#### AVAILABLE DATA ####
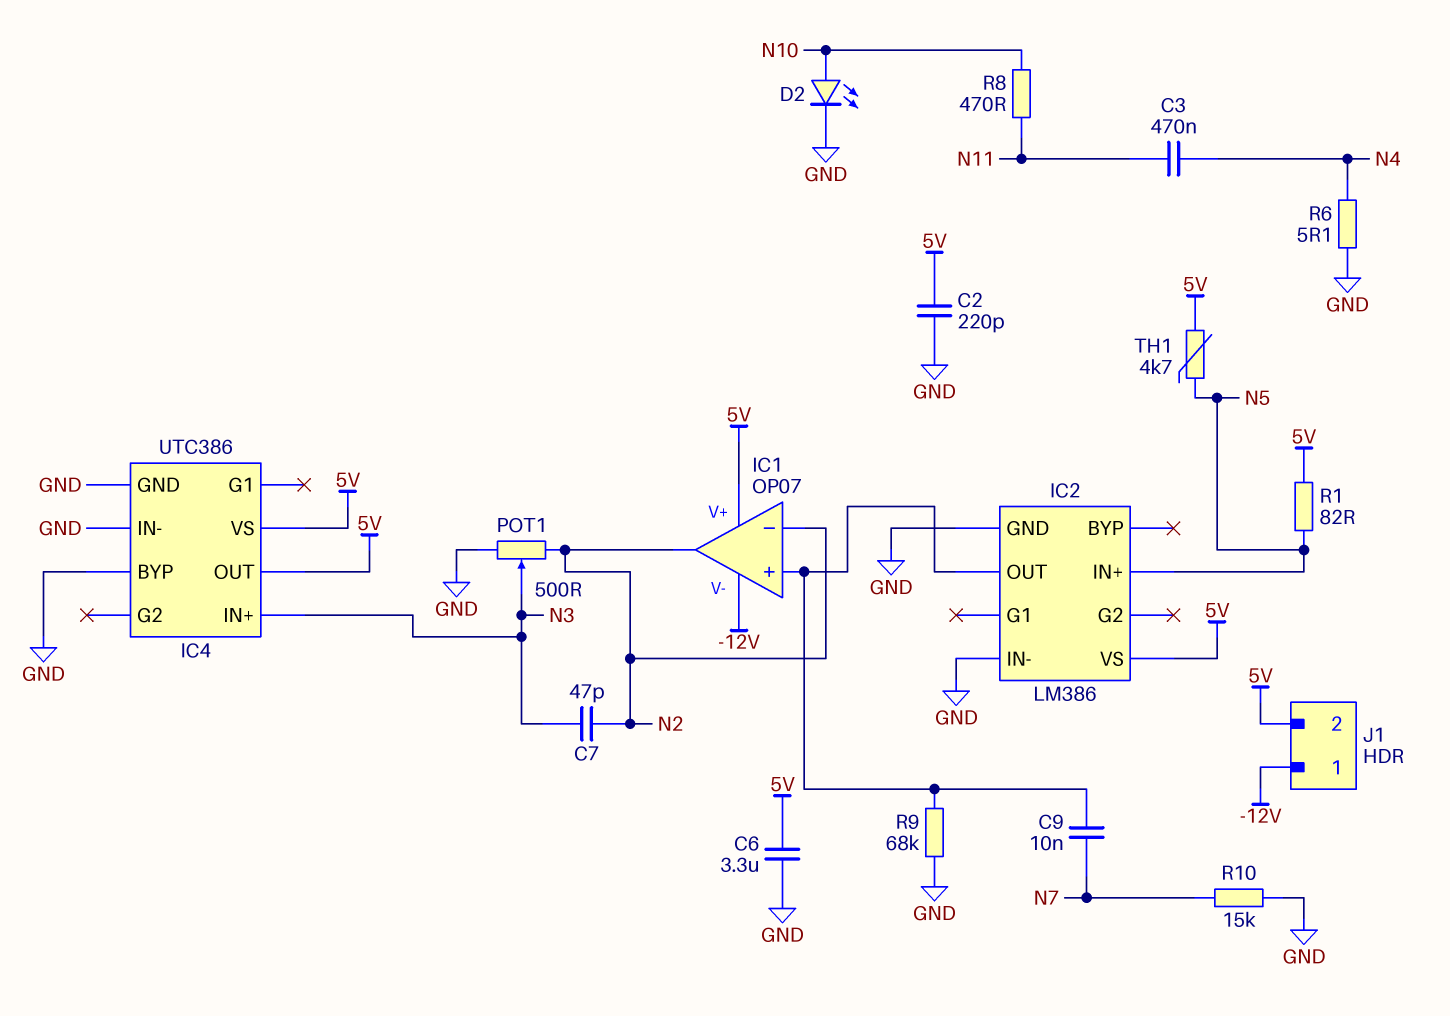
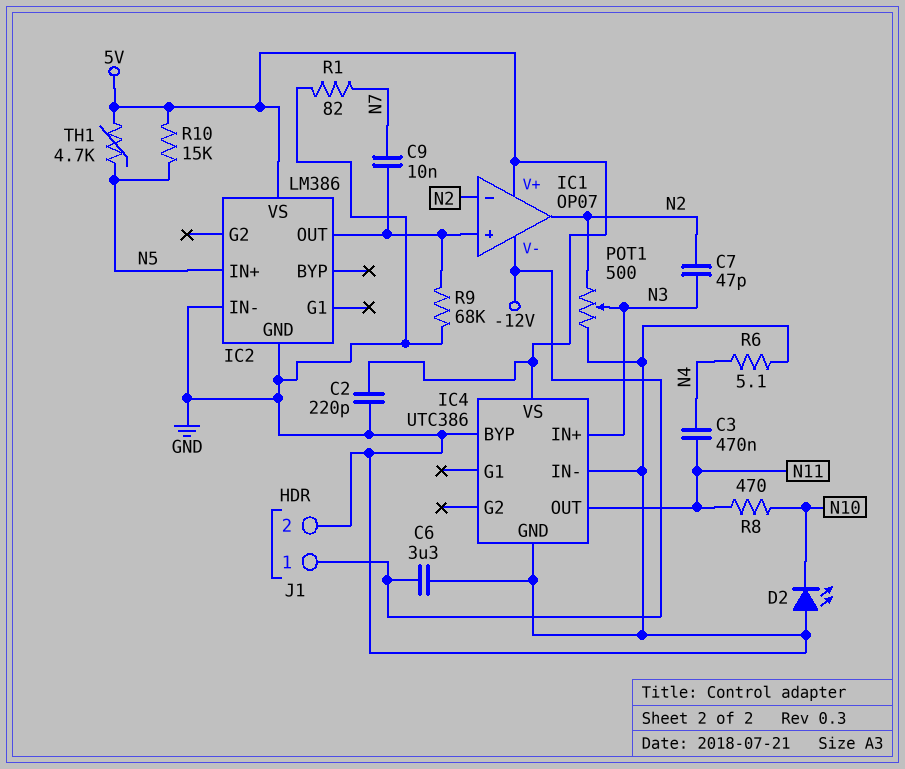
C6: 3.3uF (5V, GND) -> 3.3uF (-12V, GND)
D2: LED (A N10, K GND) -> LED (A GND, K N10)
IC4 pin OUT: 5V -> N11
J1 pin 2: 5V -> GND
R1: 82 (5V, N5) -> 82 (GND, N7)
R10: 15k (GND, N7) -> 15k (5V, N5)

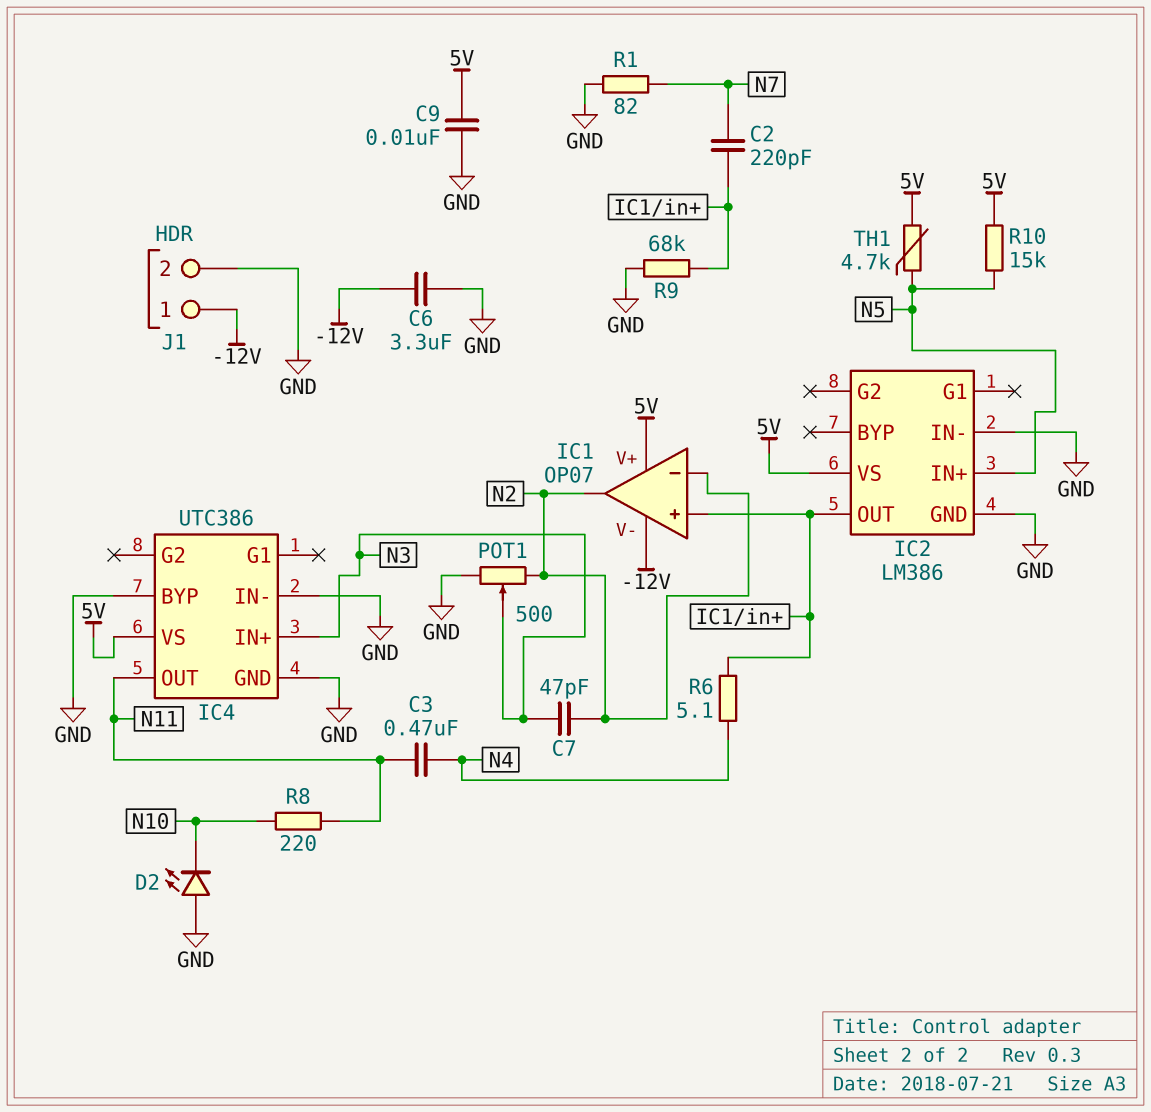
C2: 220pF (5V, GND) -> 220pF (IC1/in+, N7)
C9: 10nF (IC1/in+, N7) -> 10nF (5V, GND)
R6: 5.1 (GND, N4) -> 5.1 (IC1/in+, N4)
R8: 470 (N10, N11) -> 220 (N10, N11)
####
#### AVAILABLE DATA ####
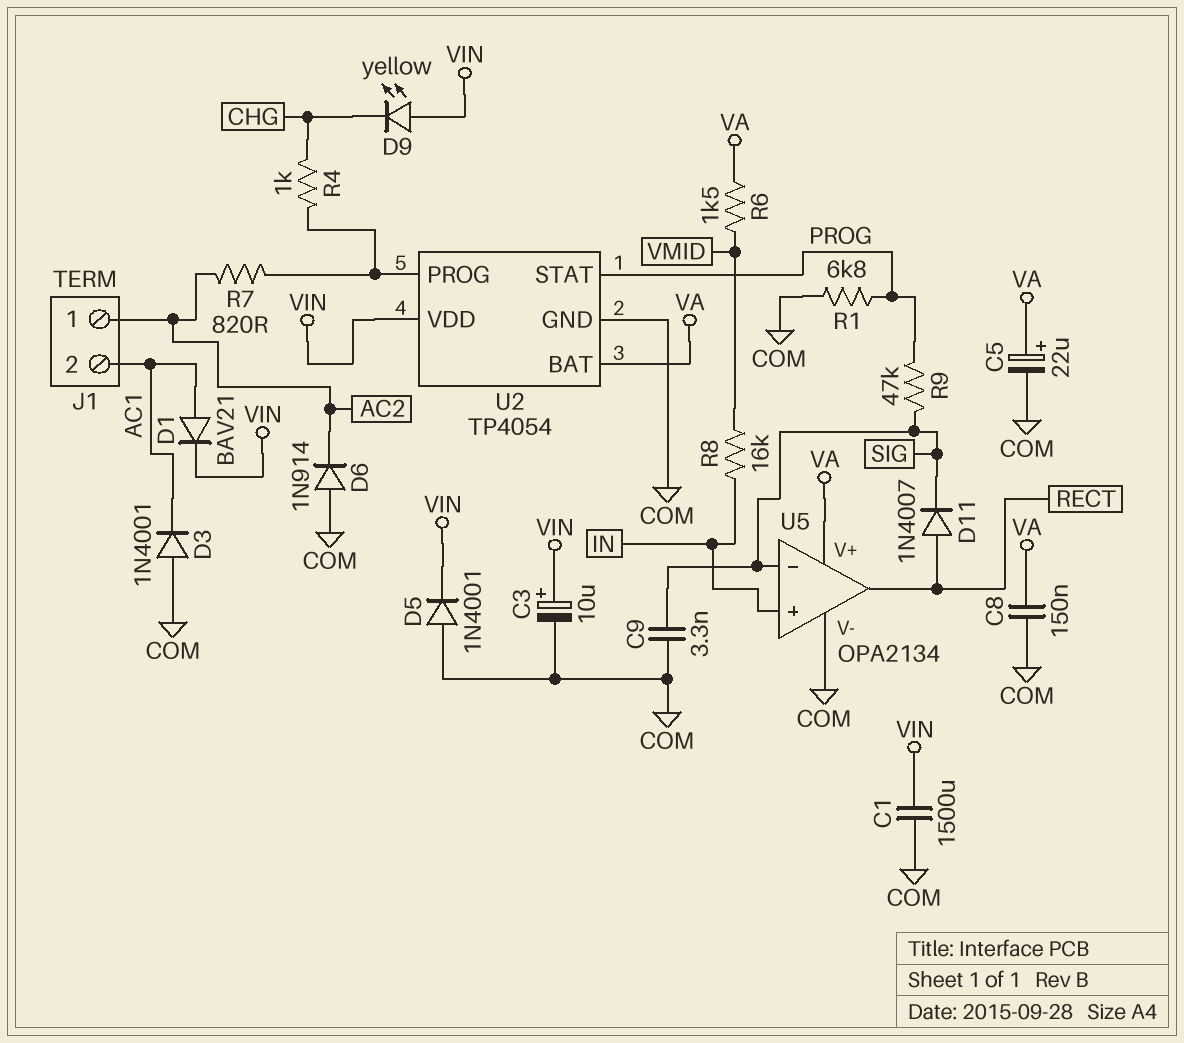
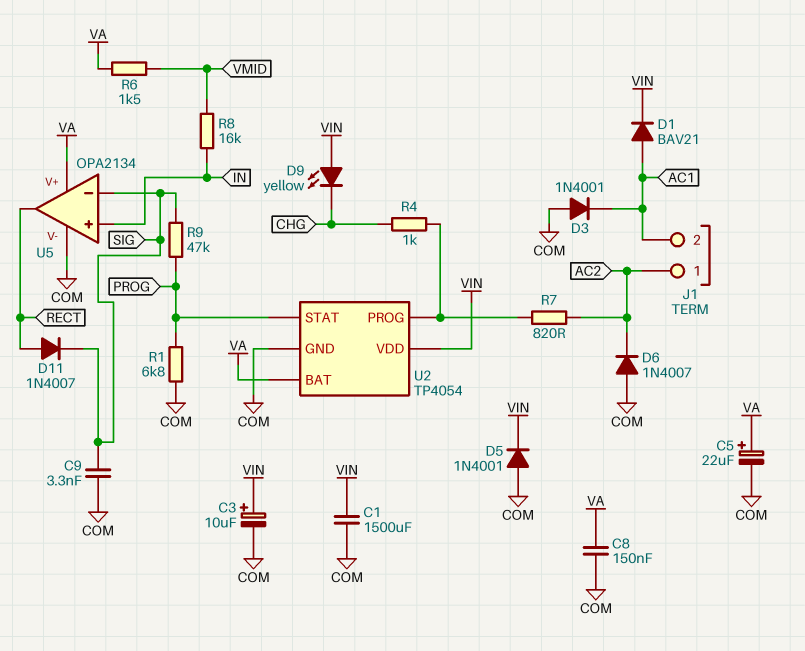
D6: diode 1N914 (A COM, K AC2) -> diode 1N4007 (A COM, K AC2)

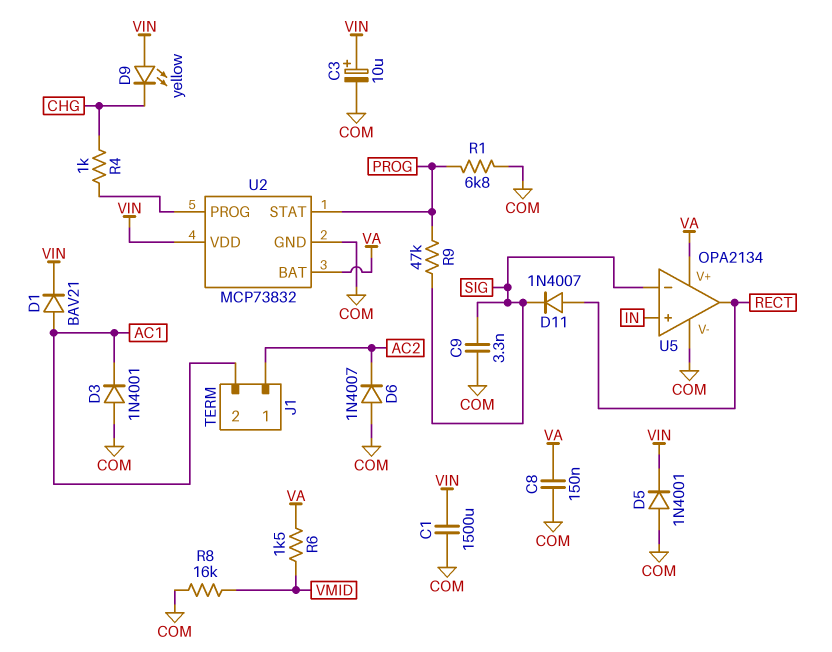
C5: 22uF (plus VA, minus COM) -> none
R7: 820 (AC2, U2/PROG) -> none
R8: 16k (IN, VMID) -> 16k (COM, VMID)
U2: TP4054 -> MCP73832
####
#### AVAILABLE DATA ####
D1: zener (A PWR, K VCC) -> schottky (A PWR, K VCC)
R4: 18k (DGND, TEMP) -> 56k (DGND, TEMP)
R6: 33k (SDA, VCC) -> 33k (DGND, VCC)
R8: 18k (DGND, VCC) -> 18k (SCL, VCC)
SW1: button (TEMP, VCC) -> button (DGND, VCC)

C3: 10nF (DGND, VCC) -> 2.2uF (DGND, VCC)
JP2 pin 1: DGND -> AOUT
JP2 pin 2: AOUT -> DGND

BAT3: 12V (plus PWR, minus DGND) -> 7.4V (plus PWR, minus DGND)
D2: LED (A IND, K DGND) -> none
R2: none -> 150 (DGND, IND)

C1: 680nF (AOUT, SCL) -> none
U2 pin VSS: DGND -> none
####
## EXERCISE
Find the line with "C5: 22uF (plus VA, minus COM) -> none" in the material above. Reproduce it and each line after it up to and including the line with "U2: TP4054 -> MCP73832".

## EXPECTED ANSWER
C5: 22uF (plus VA, minus COM) -> none
R7: 820 (AC2, U2/PROG) -> none
R8: 16k (IN, VMID) -> 16k (COM, VMID)
U2: TP4054 -> MCP73832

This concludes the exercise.